• **Supplied data**
^^^^^^^^^^^^^^^^

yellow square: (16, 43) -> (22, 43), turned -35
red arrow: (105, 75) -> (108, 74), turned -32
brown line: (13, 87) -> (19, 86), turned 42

^^^^^^^^^^^^^^^^

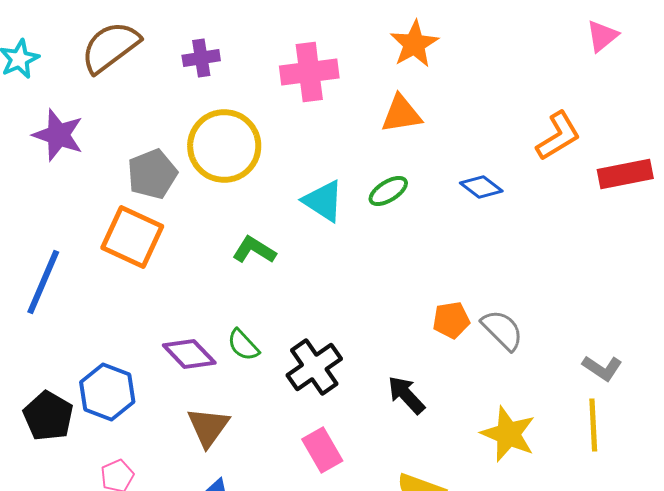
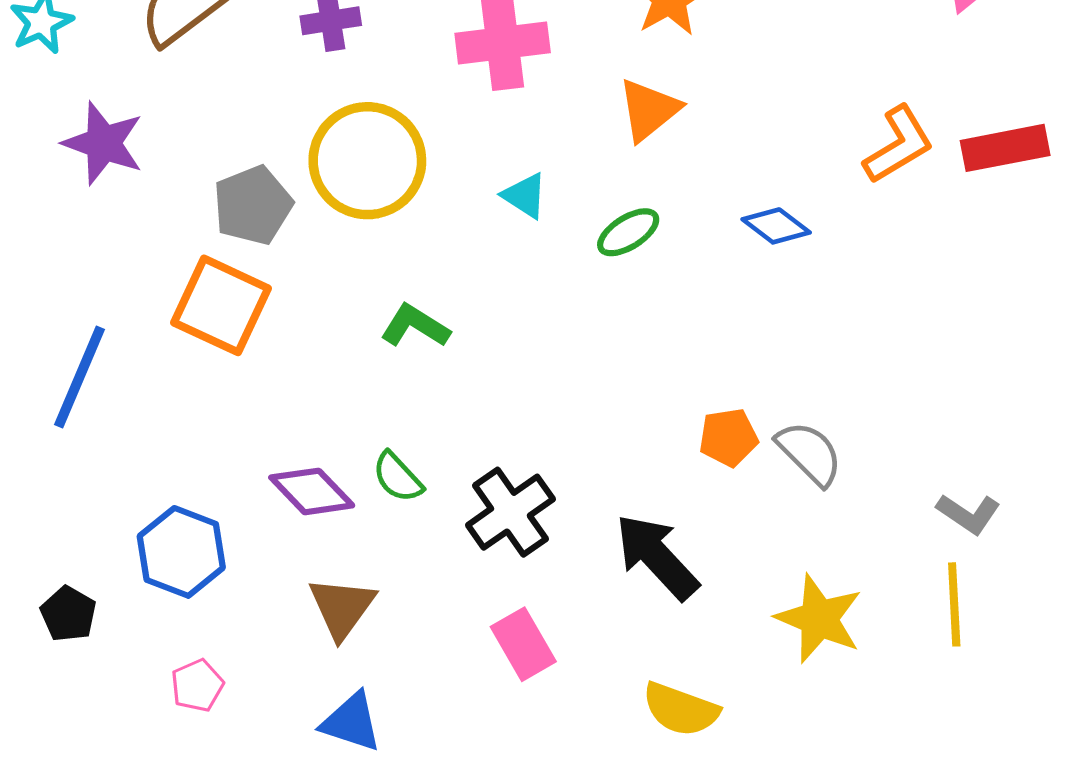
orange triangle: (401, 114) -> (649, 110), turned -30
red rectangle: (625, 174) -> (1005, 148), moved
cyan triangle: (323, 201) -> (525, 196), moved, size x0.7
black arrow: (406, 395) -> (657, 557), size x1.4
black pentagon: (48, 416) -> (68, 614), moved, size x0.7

^^^^^^^^^^^^^^^^

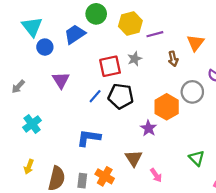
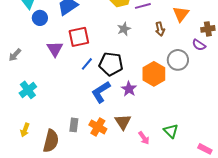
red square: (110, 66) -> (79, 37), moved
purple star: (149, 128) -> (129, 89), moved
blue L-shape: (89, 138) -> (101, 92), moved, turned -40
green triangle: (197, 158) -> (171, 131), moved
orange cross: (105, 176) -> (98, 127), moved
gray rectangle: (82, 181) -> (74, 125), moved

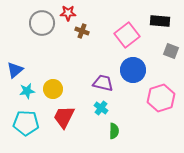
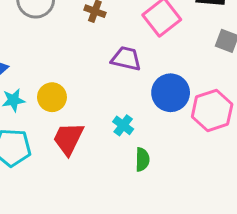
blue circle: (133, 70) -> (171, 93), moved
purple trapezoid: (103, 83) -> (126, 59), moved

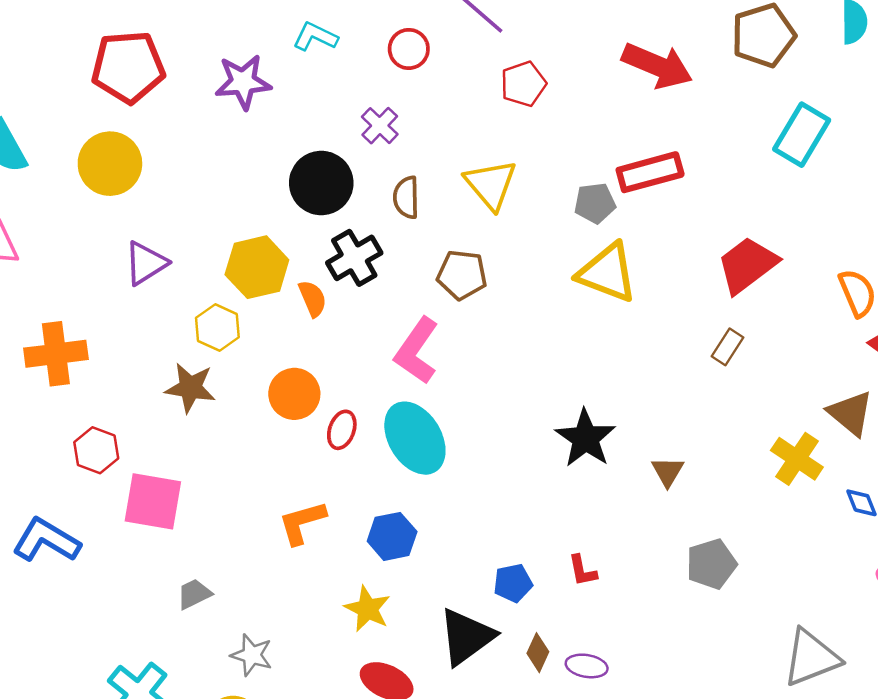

^^^^^^^^^^^^^^^^

• **What the exercise asks**
Print exactly the lines above that run from the one with "red square: (110, 66) -> (79, 37), moved" to the one with "purple trapezoid: (103, 83)", both included. No pictures.

• **Output below**
red square: (110, 66) -> (79, 37), moved
purple star: (149, 128) -> (129, 89), moved
blue L-shape: (89, 138) -> (101, 92), moved, turned -40
green triangle: (197, 158) -> (171, 131), moved
orange cross: (105, 176) -> (98, 127), moved
gray rectangle: (82, 181) -> (74, 125), moved

blue circle: (133, 70) -> (171, 93), moved
purple trapezoid: (103, 83) -> (126, 59), moved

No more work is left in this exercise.